* DATA FOR REVIEW:
━━━

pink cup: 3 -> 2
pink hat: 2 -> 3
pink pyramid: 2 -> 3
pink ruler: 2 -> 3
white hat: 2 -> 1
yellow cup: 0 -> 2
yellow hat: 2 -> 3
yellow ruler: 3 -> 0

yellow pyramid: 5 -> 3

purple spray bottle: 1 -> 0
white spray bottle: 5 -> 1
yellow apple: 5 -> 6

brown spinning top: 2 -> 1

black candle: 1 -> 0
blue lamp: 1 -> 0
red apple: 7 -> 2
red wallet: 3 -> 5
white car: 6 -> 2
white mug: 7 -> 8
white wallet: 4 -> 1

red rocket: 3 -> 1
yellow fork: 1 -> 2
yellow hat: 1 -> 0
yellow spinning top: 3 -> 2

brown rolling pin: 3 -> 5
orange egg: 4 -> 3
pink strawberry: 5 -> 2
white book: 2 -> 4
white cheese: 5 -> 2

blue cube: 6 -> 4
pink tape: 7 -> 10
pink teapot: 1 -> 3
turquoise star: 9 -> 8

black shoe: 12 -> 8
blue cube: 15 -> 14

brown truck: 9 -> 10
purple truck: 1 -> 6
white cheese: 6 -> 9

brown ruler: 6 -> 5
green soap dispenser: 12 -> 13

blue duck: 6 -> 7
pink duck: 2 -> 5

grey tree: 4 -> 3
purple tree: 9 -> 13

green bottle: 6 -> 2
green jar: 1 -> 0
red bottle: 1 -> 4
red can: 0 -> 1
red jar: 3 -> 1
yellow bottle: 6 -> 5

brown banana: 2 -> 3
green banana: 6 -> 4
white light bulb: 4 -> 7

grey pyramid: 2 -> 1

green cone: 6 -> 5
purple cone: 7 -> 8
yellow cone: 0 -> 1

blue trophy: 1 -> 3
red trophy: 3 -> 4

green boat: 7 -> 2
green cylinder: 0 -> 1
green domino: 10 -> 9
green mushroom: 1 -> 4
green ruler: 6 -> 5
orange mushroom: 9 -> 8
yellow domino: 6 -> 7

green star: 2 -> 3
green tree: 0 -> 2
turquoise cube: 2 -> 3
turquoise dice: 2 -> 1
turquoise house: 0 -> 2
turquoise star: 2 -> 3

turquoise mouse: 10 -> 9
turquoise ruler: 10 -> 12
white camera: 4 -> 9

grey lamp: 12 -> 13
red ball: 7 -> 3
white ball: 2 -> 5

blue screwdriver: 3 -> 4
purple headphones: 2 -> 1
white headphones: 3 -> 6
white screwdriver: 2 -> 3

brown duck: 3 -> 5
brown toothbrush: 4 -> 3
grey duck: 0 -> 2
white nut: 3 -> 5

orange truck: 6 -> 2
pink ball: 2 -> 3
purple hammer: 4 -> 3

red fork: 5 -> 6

━━━

* TASK DESCRIPTION:
Go through the records and copy each line with "star" in it.

* WRITTEN SOLUTION:
turquoise star: 9 -> 8
green star: 2 -> 3
turquoise star: 2 -> 3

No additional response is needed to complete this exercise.